-- Records provided follows --

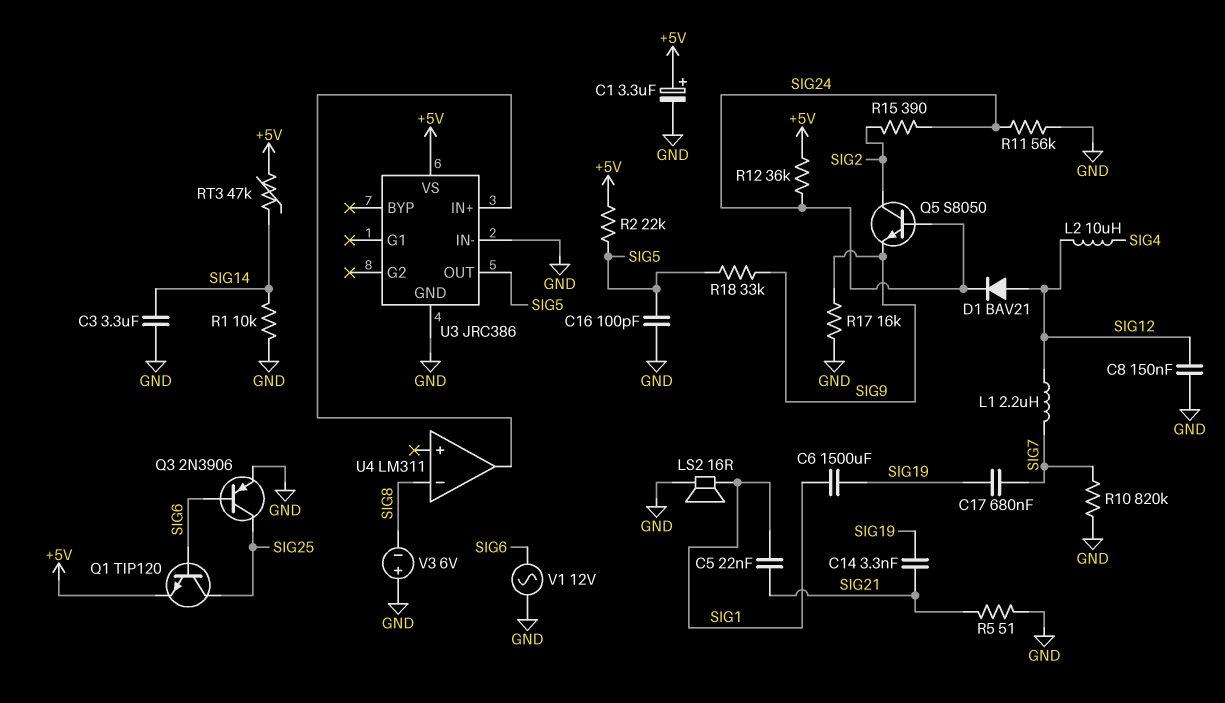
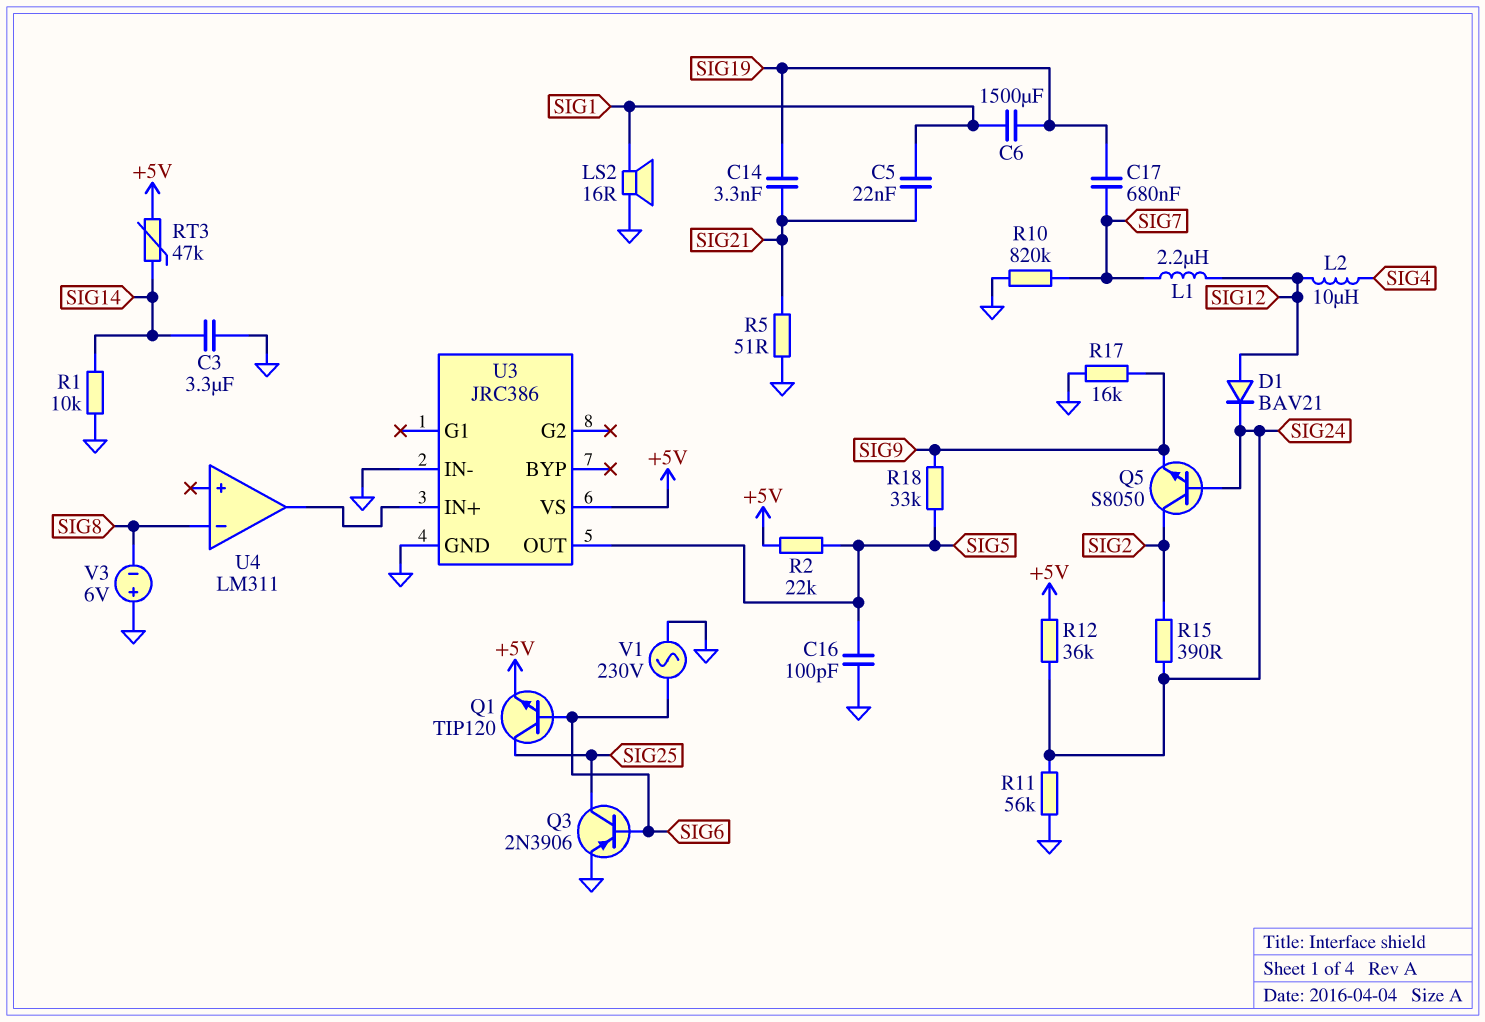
C1: 3.3uF (plus +5V, minus GND) -> none
C8: 150nF (GND, SIG12) -> none
V1: AC 12V (GND, SIG6) -> AC 230V (GND, SIG6)

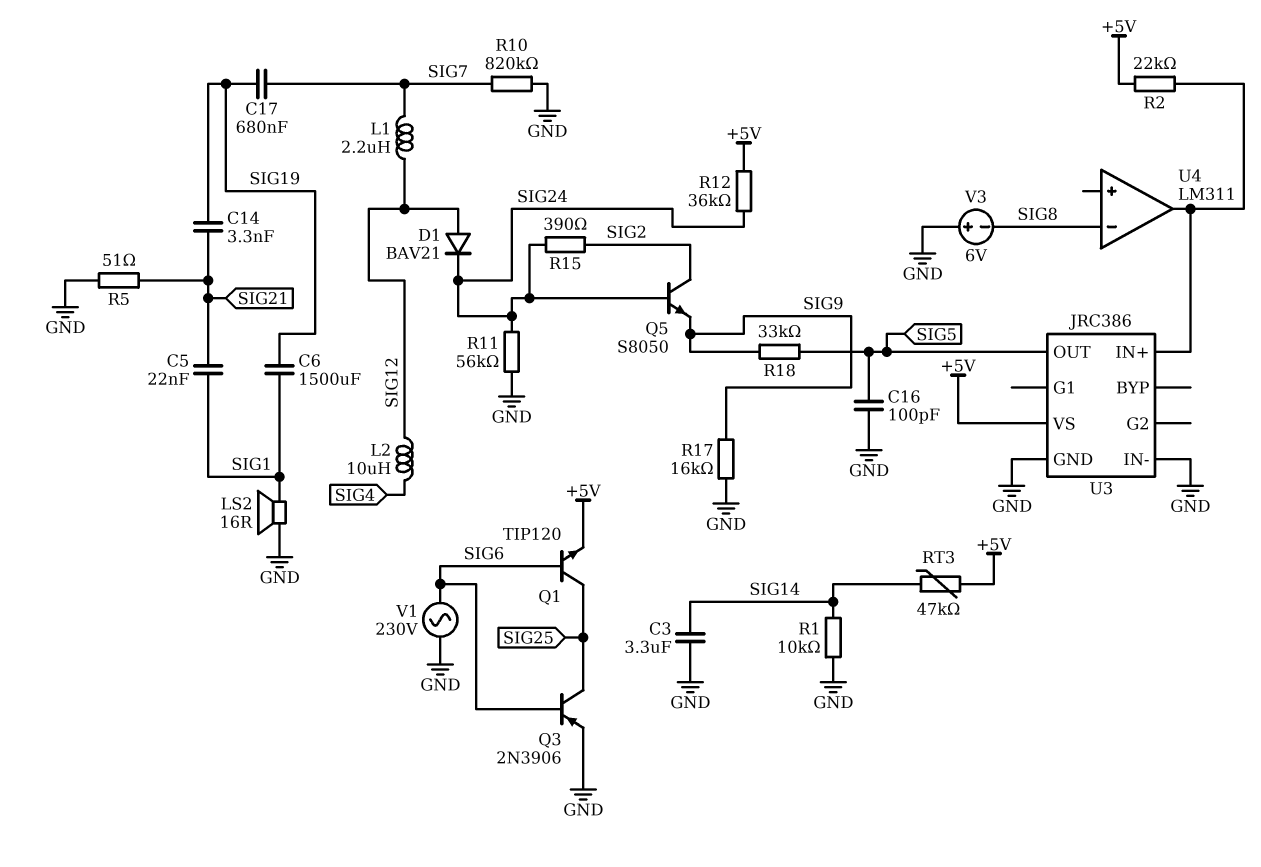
R2: 22k (+5V, SIG5) -> 22k (+5V, U3/IN+)

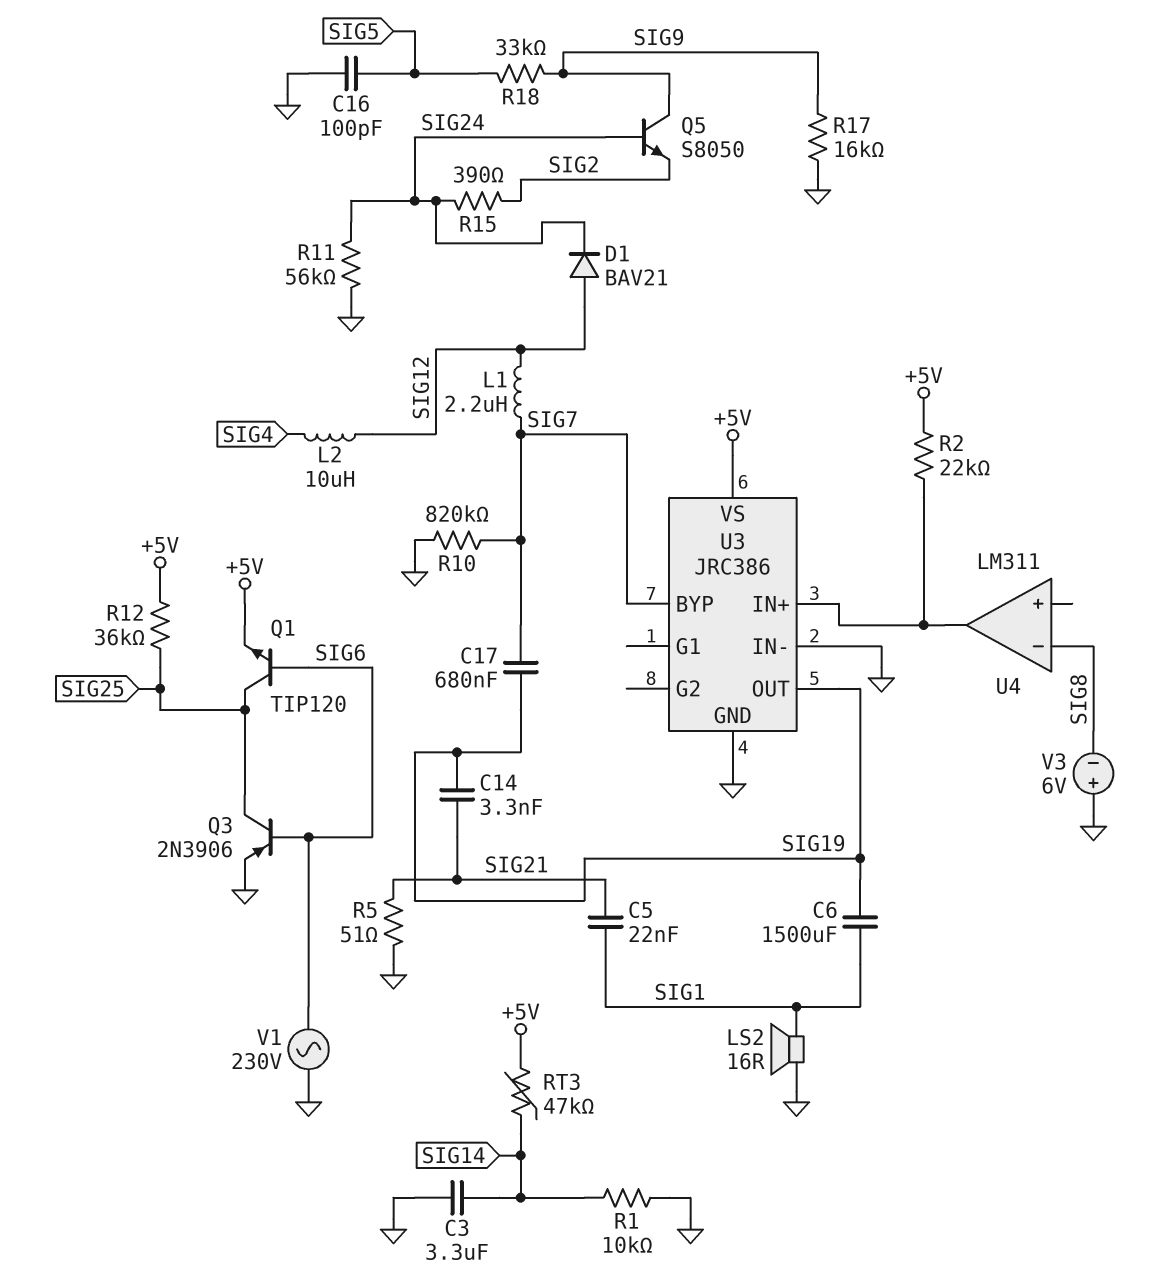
Q5: NPN S8050 (B SIG24, C SIG2, E SIG9) -> NPN S8050 (B SIG24, C SIG9, E SIG2)
R12: 36k (+5V, SIG24) -> 36k (+5V, SIG25)
U3 pin BYP: none -> SIG7
U3 pin OUT: SIG5 -> SIG19

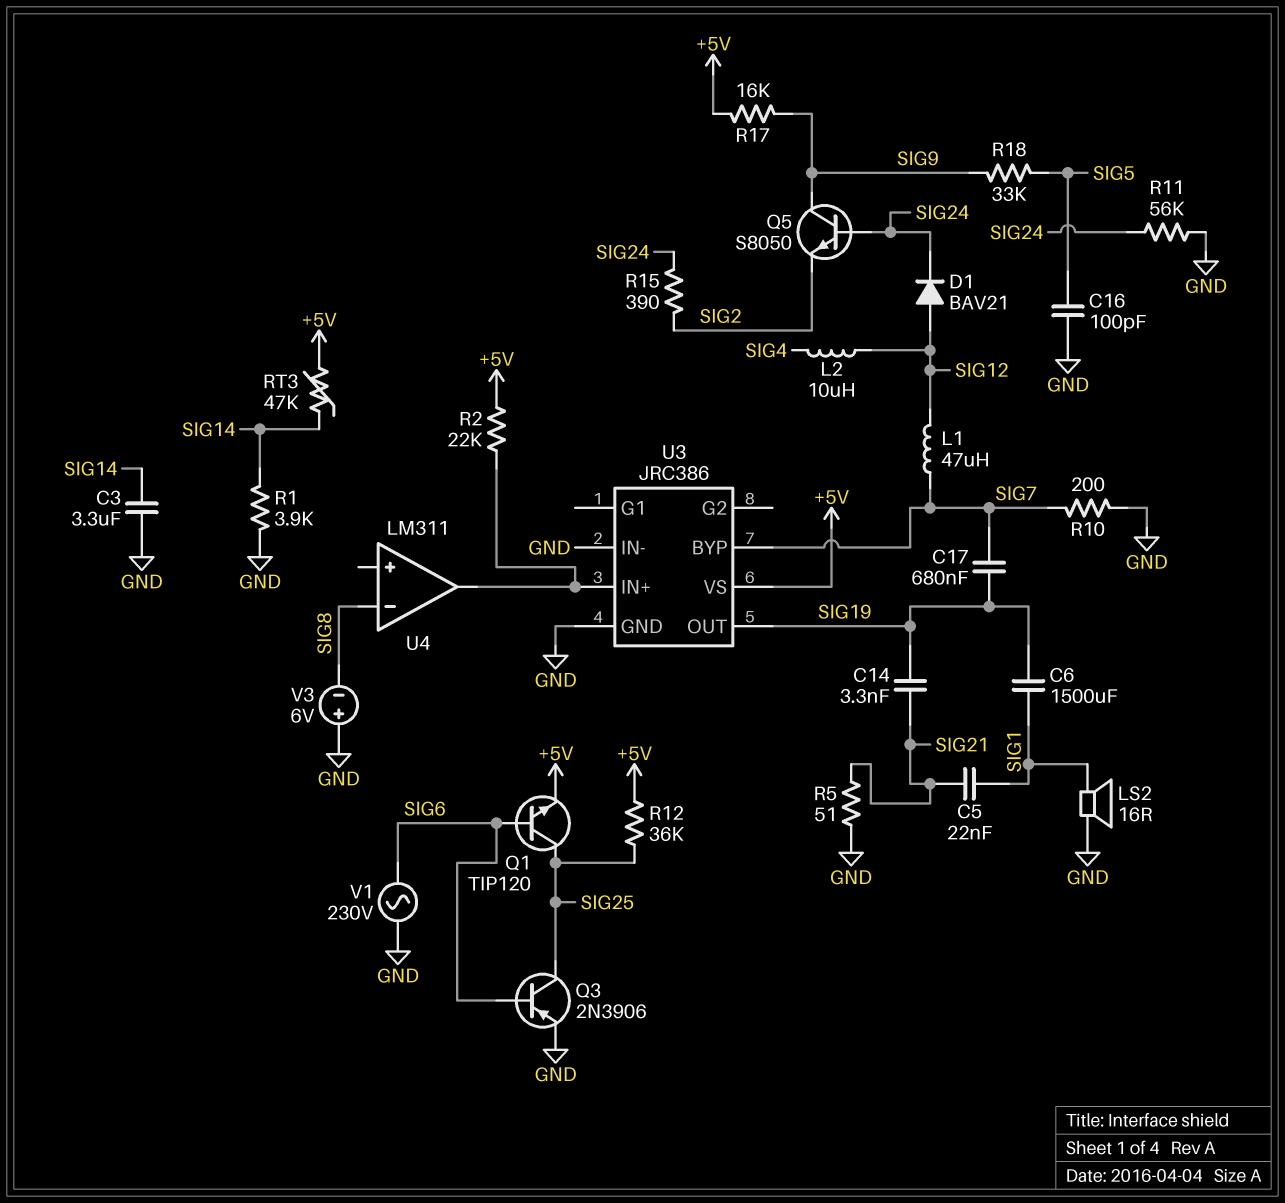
L1: 2.2uH (SIG7, SIG12) -> 47uH (SIG7, SIG12)
R1: 10k (GND, SIG14) -> 3.9k (GND, SIG14)
R10: 820k (GND, SIG7) -> 200 (GND, SIG7)
R17: 16k (GND, SIG9) -> 16k (+5V, SIG9)

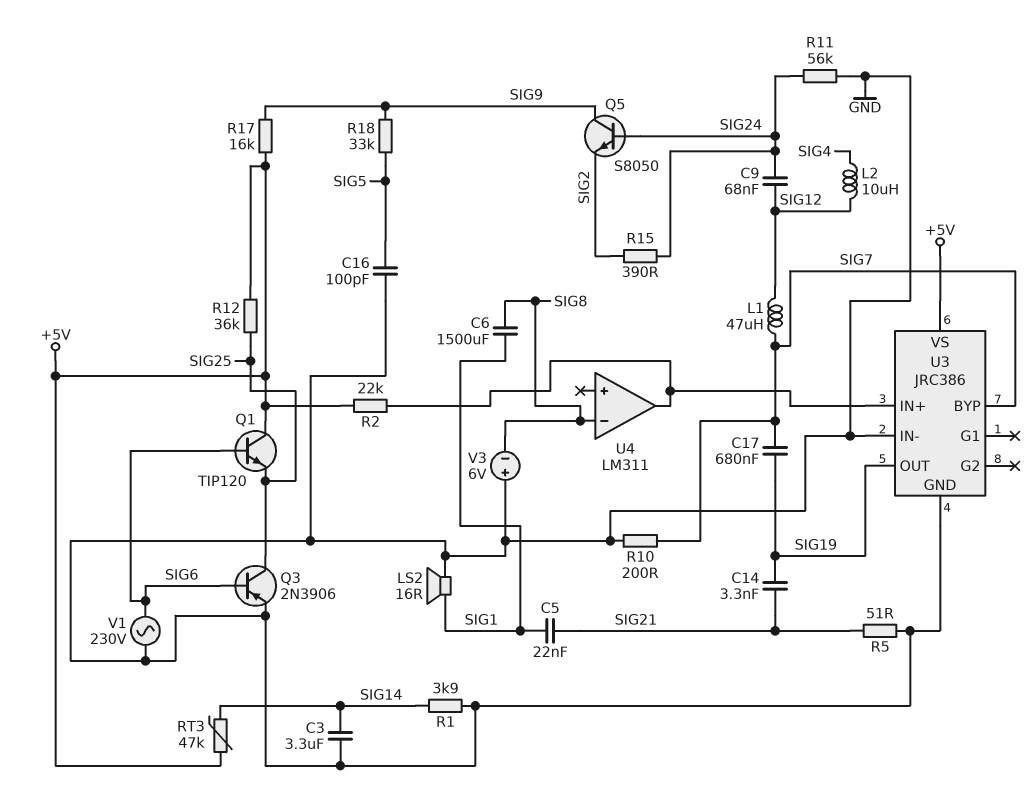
C6: 1500uF (SIG1, SIG19) -> 1500uF (SIG1, SIG8)
C9: none -> 68nF (SIG12, SIG24)
D1: diode BAV21 (A SIG12, K SIG24) -> none
Q1: NPN TIP120 (B SIG6, C SIG25, E +5V) -> NPN TIP120 (B SIG6, C +5V, E SIG25)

-- Records provided concluded --

▸ **Task statement**
Set the pictures aside and repeat only the lines from the one containing "R17: 16k (GND, SIG9) -> 16k (+5V, SIG9)" through the last line of the entries above, exactly as they stand.

▸ **Reply to the exercise**
R17: 16k (GND, SIG9) -> 16k (+5V, SIG9)

C6: 1500uF (SIG1, SIG19) -> 1500uF (SIG1, SIG8)
C9: none -> 68nF (SIG12, SIG24)
D1: diode BAV21 (A SIG12, K SIG24) -> none
Q1: NPN TIP120 (B SIG6, C SIG25, E +5V) -> NPN TIP120 (B SIG6, C +5V, E SIG25)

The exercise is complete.